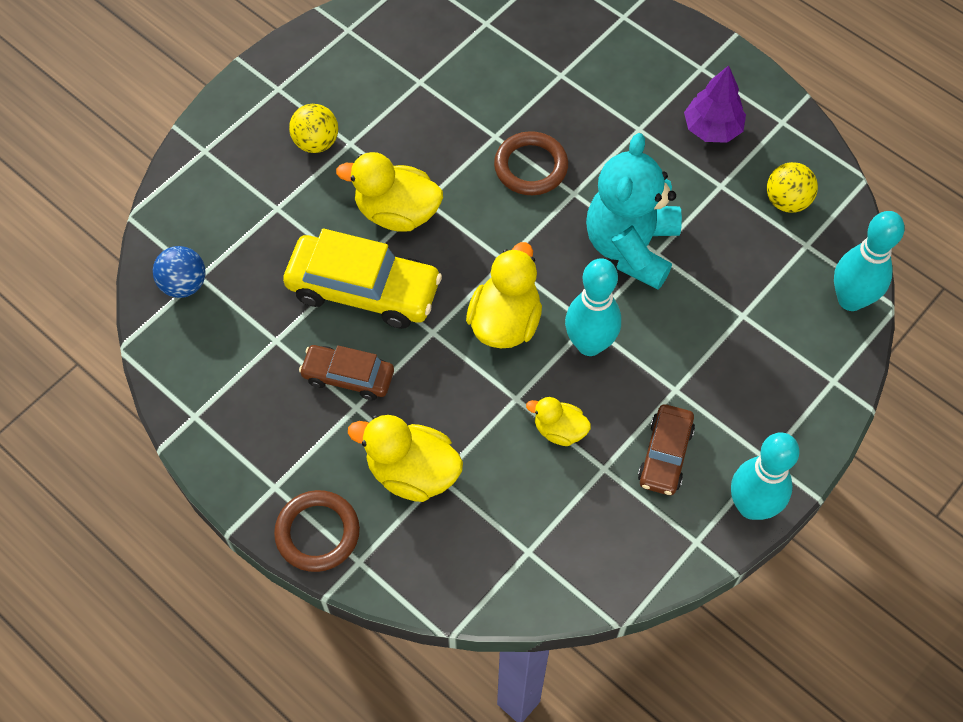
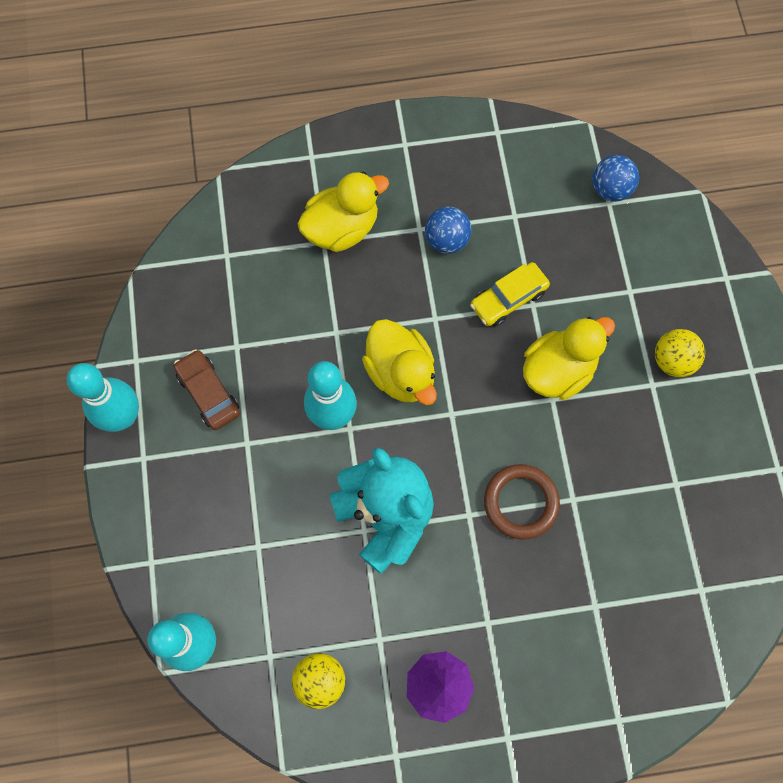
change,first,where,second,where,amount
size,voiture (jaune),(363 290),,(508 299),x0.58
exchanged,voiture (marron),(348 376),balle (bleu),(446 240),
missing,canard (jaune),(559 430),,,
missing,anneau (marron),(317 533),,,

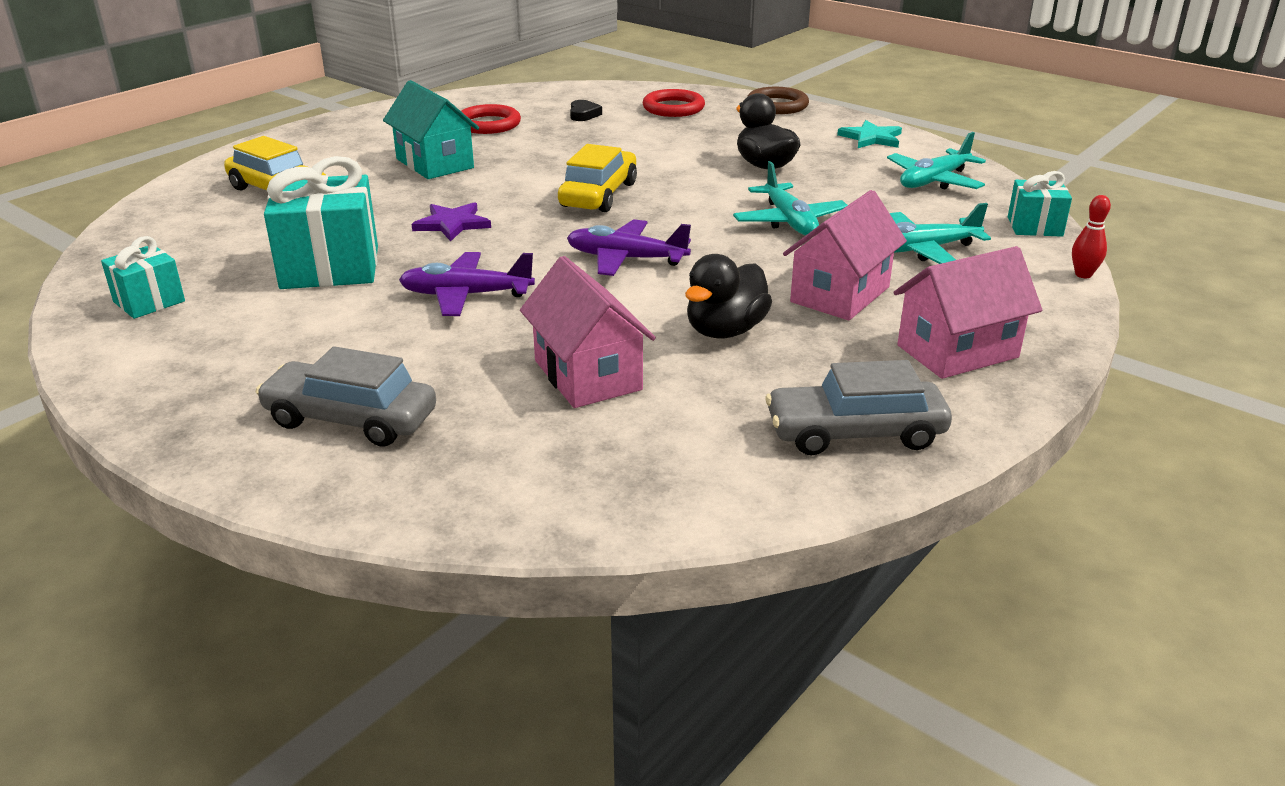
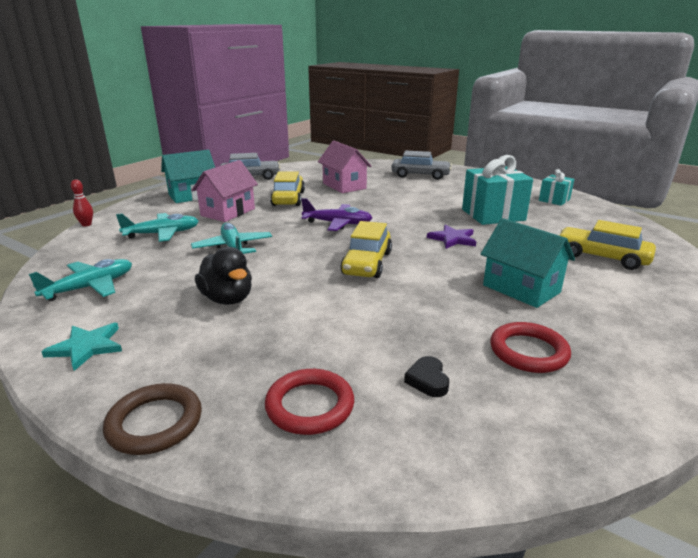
change,first,where,second,where,amount
missing,cadeau (turquoise),(1034 226),,,
colour,maison (rose),(957 351),maison (turquoise),(192 196),
missing,avion (violet),(466 295),,,
exchanged,canard (noir),(725 331),voiture (jaune),(288 198),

+---+

■ **What to produce**
Pictures stay out, but every record above is to be returned exactly.

■ **Solution to the problem**
change,first,where,second,where,amount
size,voiture (jaune),(363 290),,(508 299),x0.58
exchanged,voiture (marron),(348 376),balle (bleu),(446 240),
missing,canard (jaune),(559 430),,,
missing,anneau (marron),(317 533),,,

change,first,where,second,where,amount
missing,cadeau (turquoise),(1034 226),,,
colour,maison (rose),(957 351),maison (turquoise),(192 196),
missing,avion (violet),(466 295),,,
exchanged,canard (noir),(725 331),voiture (jaune),(288 198),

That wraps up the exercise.